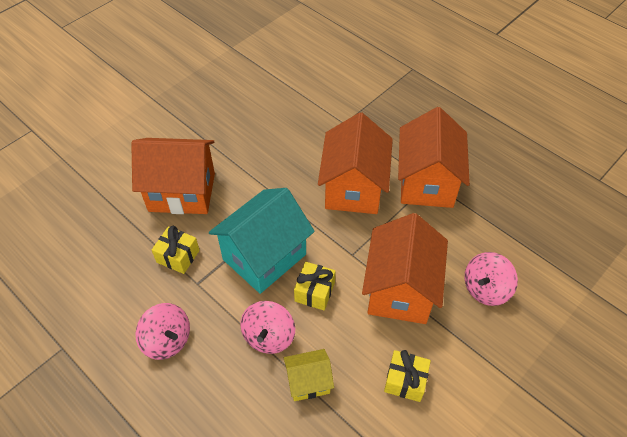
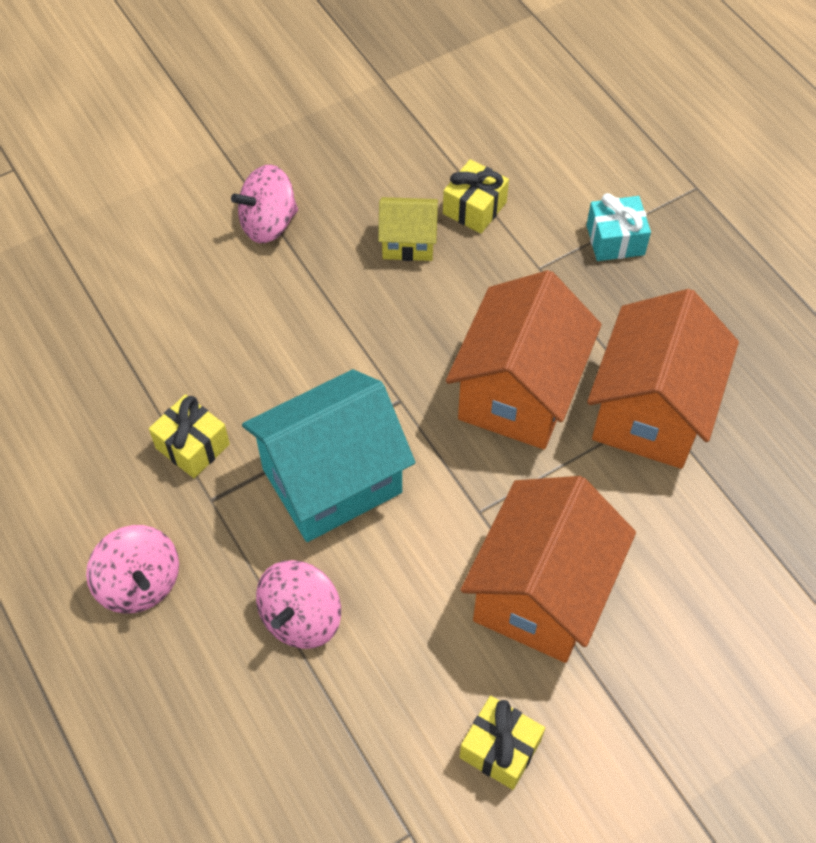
camera: 15 degrees right, 5 degrees up
orange house [131,138,215,214] -> none
yellow house [284,349,334,401] -> yellow house moved to [378,197,438,261]
yellow gift [294,262,336,311] -> yellow gift moved to [443,159,509,233]
pink spinning top [465,252,518,306] -> pink spinning top moved to [231,164,298,243]
none -> turquoise gift [586,193,651,261]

☆ ☆ ☆ ☆ ☆ ☆ ☆

Exercise objective:
Output the line containing "pink spinning top [465,252,518,306]" and each line after it through the close of the entries, unchanged and with no other lines.

Written answer:
pink spinning top [465,252,518,306] -> pink spinning top moved to [231,164,298,243]
none -> turquoise gift [586,193,651,261]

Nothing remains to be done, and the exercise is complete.